WHAT NEEDS TO BE DONE
What you return must match, exactly, the lines running from the one containing "R1: 1.5k (COM, HEAT) -> 1.5k (COM, VDD)" to the end of the data, both included, and must contain no pictures.

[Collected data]
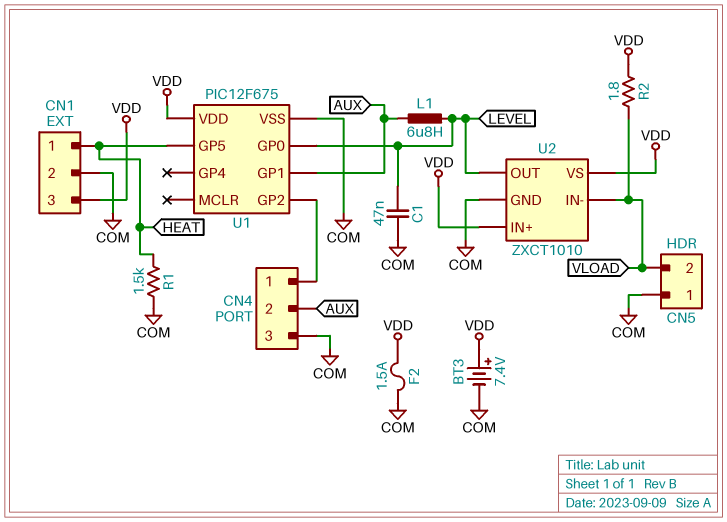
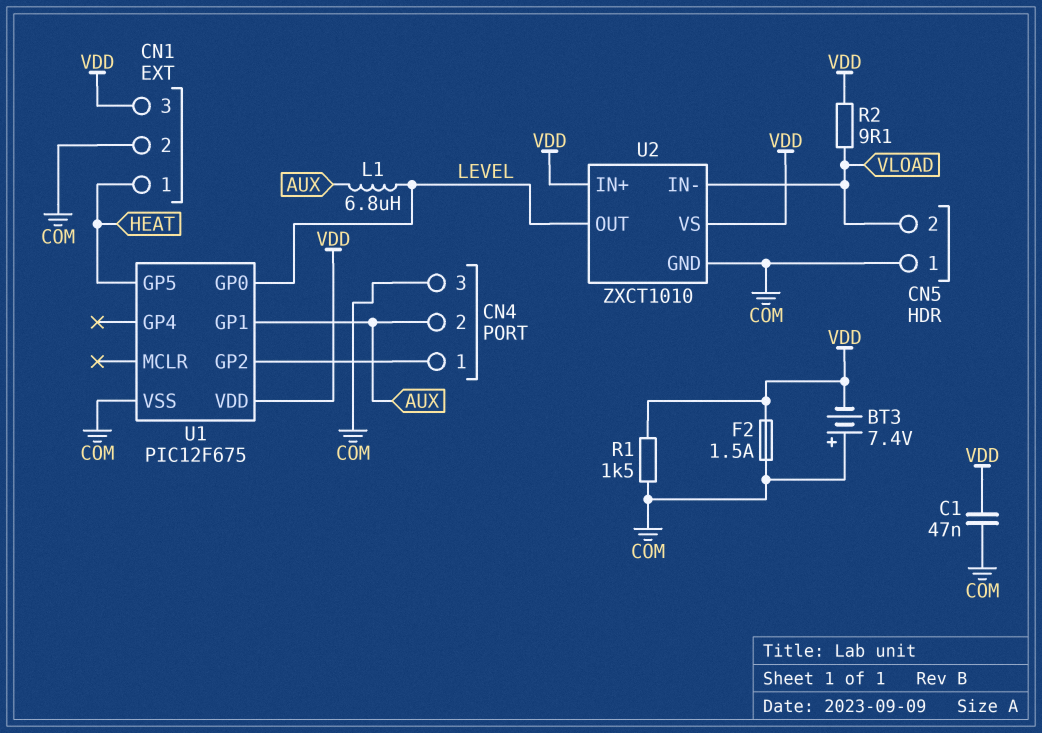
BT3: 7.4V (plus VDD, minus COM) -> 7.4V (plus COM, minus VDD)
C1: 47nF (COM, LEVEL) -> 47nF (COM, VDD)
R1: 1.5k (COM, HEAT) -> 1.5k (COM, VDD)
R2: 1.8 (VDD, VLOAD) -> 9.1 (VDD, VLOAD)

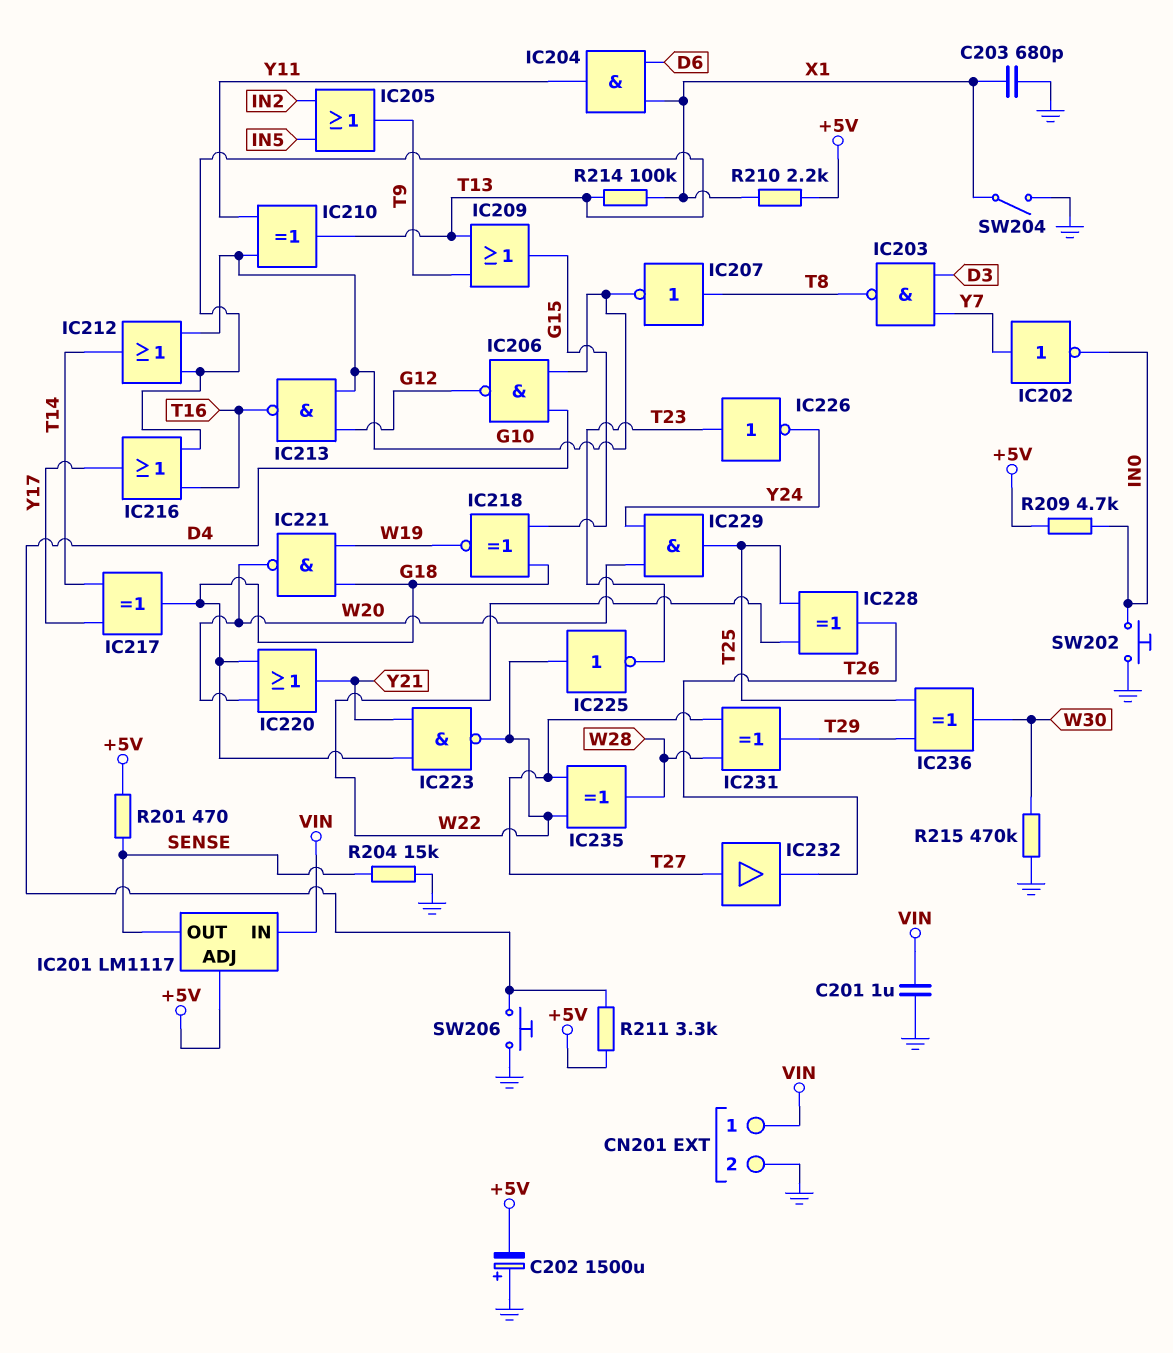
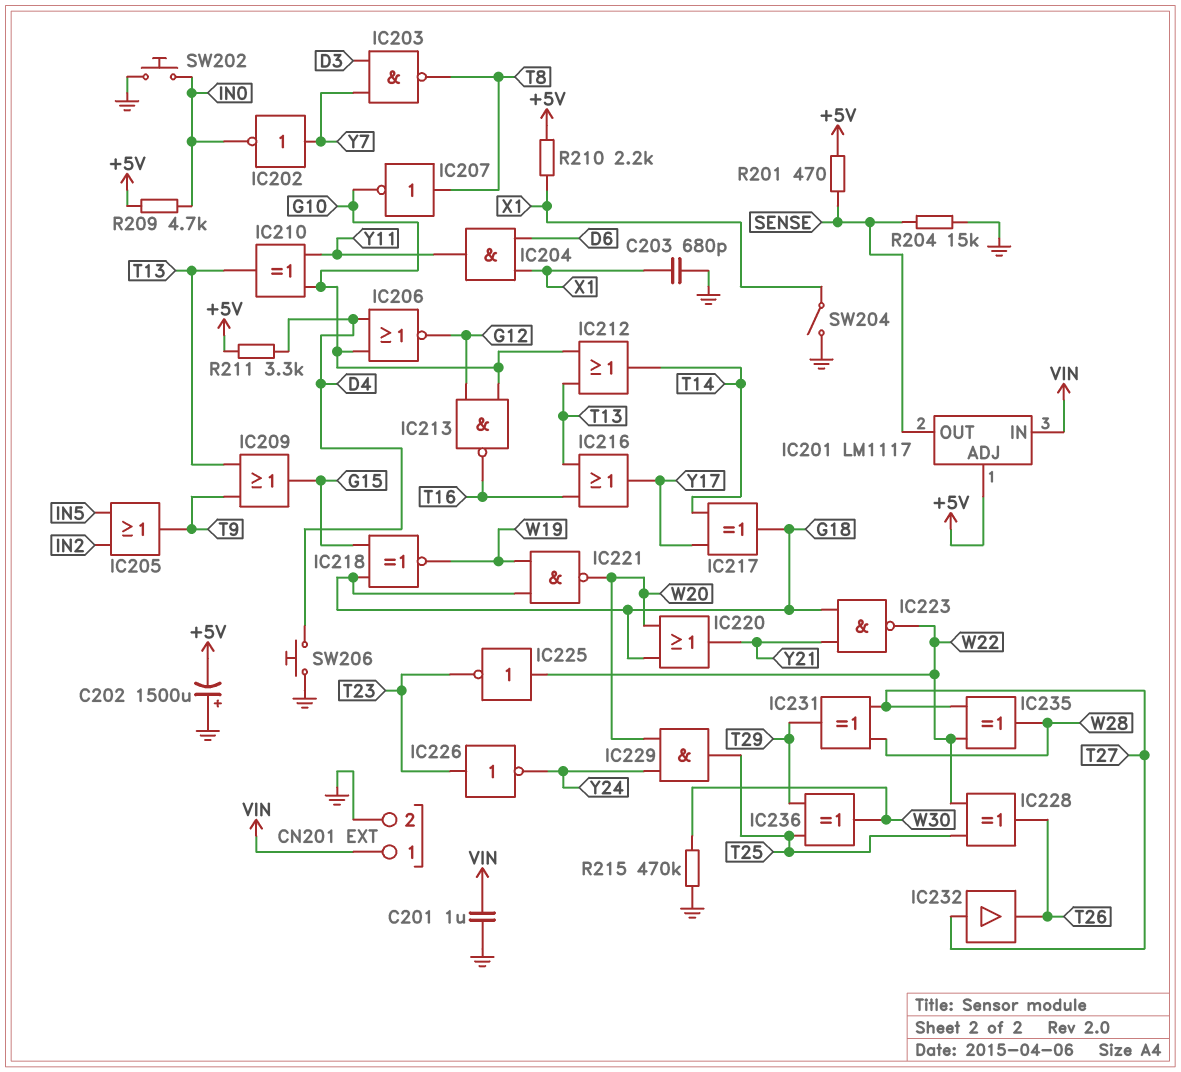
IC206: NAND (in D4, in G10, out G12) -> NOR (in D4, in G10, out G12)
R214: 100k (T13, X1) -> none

TASK ANSWER
R1: 1.5k (COM, HEAT) -> 1.5k (COM, VDD)
R2: 1.8 (VDD, VLOAD) -> 9.1 (VDD, VLOAD)

IC206: NAND (in D4, in G10, out G12) -> NOR (in D4, in G10, out G12)
R214: 100k (T13, X1) -> none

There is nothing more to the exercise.